→ TASK STATEMENT
Track down every line below that holds "degrees" and copy it.

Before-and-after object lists
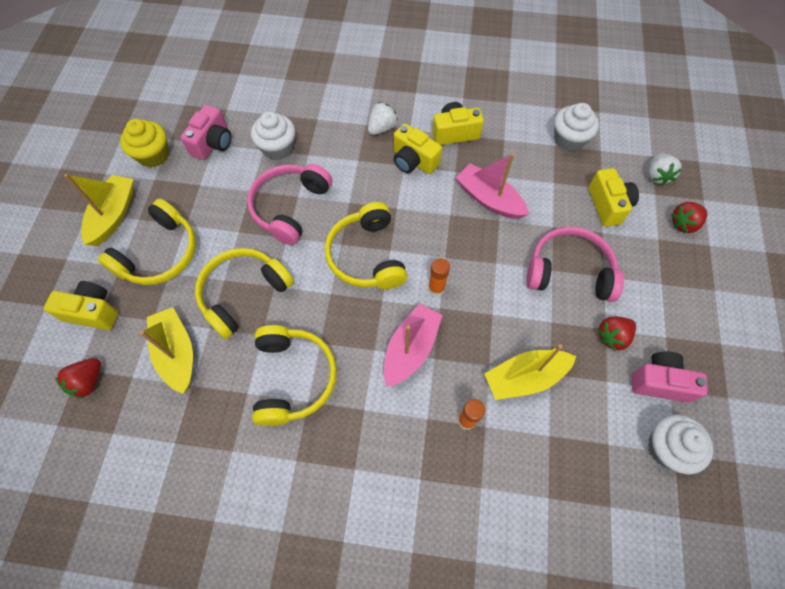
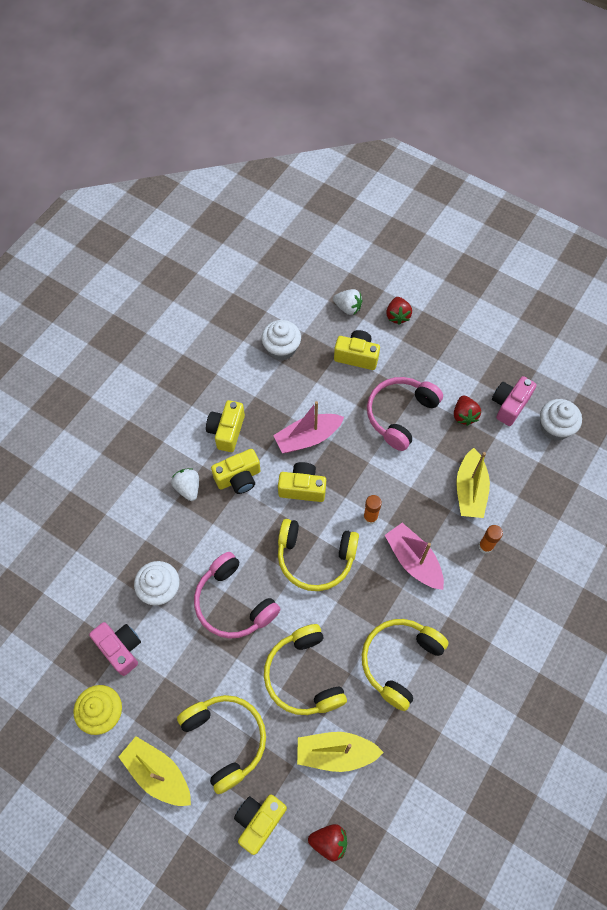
camera: 65 degrees left, 0 degrees up
(88, 382) = (329, 841): red strawberry -> red strawberry turned 45 degrees counterclockwise
(293, 378) = (399, 661): yellow headphones -> yellow headphones turned 75 degrees counterclockwise
(433, 216) = (302, 488): none -> yellow camera

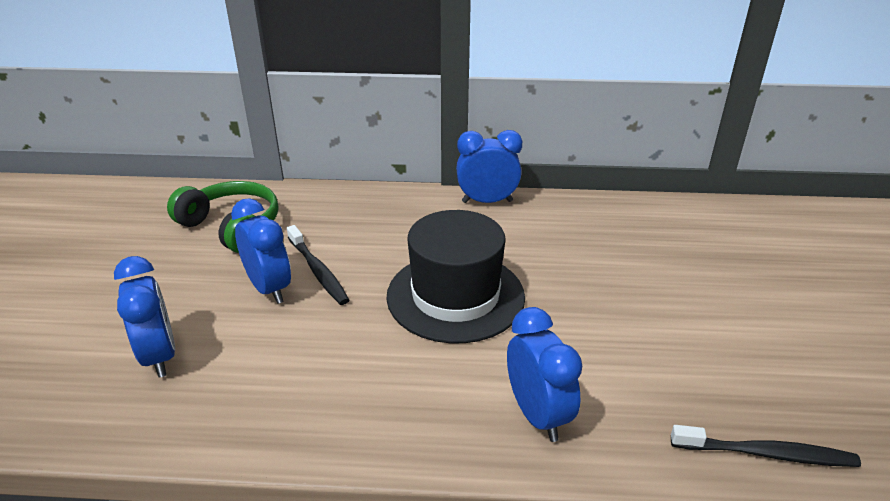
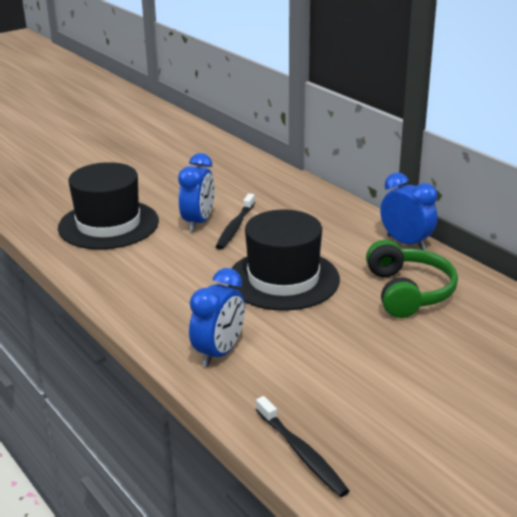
camera: 50 degrees right, 5 degrees down
(160, 356) = (108, 224): blue clock -> black hat
(231, 227) = (231, 183): green headphones -> green headphones (408, 292)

→ EXERCISE RESULT
camera: 65 degrees left, 0 degrees up
(88, 382) = (329, 841): red strawberry -> red strawberry turned 45 degrees counterclockwise
(293, 378) = (399, 661): yellow headphones -> yellow headphones turned 75 degrees counterclockwise
camera: 50 degrees right, 5 degrees down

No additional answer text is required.